[TASK DESCRIPTION]
Give all of the data again exactly as written, omitting every image.

╭─ AVAILABLE DATA

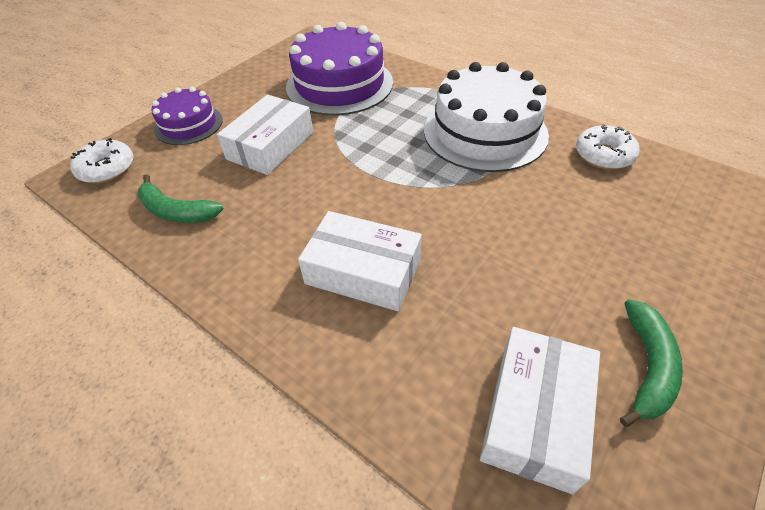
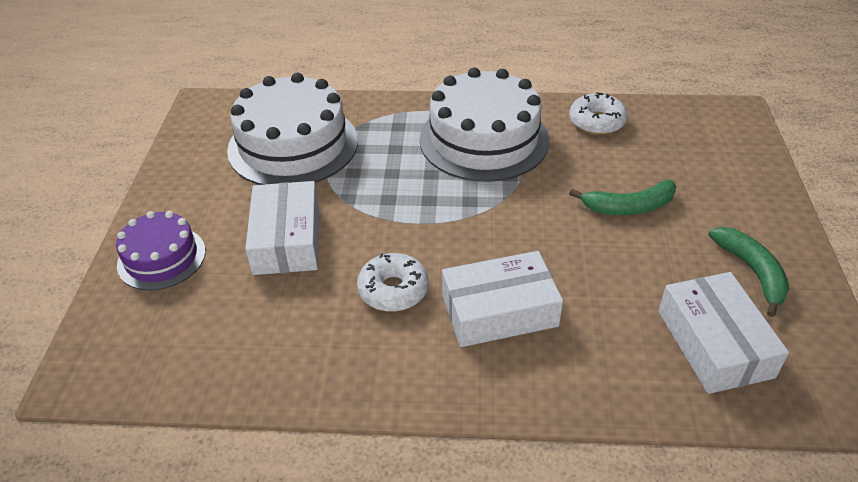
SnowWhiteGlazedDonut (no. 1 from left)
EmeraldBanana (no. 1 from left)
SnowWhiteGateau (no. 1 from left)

╰─

[EXERCISE RESULT]
SnowWhiteGlazedDonut (no. 1 from left)
EmeraldBanana (no. 1 from left)
SnowWhiteGateau (no. 1 from left)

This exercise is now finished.